## EXERCISE MATERIAL
----

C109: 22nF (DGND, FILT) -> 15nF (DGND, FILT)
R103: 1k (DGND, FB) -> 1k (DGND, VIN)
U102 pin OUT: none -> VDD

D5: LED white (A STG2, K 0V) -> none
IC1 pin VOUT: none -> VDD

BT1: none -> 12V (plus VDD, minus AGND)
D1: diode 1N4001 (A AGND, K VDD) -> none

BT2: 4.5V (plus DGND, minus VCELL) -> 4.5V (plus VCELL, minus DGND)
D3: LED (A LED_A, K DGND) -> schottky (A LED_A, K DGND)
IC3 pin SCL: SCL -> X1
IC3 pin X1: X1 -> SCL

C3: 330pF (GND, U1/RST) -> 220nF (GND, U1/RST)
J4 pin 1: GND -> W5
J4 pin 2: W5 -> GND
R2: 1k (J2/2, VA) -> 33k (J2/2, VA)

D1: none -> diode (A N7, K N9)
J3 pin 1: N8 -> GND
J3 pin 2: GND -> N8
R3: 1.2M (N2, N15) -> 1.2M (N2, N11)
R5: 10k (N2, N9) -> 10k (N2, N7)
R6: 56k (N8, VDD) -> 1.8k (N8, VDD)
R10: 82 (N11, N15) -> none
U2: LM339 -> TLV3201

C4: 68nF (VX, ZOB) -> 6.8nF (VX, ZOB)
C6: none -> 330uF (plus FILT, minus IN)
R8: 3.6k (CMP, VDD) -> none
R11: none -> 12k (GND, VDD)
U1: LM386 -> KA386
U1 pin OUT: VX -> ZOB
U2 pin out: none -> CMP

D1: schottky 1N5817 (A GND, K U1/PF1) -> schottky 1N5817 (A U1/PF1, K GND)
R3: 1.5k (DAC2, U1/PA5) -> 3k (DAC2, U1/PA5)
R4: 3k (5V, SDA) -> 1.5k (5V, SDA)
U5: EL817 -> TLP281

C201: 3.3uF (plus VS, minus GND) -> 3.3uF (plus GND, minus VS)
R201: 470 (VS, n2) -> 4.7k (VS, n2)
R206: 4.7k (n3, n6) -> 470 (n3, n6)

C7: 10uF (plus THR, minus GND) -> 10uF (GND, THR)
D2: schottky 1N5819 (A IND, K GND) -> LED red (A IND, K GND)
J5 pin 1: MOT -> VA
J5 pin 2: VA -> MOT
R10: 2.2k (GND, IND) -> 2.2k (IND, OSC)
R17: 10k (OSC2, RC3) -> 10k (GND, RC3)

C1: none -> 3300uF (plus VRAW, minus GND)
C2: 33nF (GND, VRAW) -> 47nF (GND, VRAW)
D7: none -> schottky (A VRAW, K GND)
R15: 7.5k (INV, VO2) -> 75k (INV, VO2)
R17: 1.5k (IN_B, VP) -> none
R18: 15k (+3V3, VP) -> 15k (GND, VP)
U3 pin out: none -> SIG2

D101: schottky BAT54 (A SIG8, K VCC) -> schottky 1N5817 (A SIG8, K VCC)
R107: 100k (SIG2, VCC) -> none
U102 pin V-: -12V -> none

----

## PROBLEM TO WORK ON
Up to and including the line with "BT1: none -> 12V (plus VDD, minus AGND)", please return the records exactly, beginning from their first line.

## YOUR SOLUTION
C109: 22nF (DGND, FILT) -> 15nF (DGND, FILT)
R103: 1k (DGND, FB) -> 1k (DGND, VIN)
U102 pin OUT: none -> VDD

D5: LED white (A STG2, K 0V) -> none
IC1 pin VOUT: none -> VDD

BT1: none -> 12V (plus VDD, minus AGND)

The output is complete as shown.